[Coordinate change listings]
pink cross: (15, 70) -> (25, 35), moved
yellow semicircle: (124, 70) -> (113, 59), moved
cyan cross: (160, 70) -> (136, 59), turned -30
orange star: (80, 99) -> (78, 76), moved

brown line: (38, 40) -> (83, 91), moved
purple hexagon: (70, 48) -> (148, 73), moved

* What is being asked: Which lines in the data above hold the string "moved"? Show each one.

* Solution to this exercise:
pink cross: (15, 70) -> (25, 35), moved
yellow semicircle: (124, 70) -> (113, 59), moved
orange star: (80, 99) -> (78, 76), moved
brown line: (38, 40) -> (83, 91), moved
purple hexagon: (70, 48) -> (148, 73), moved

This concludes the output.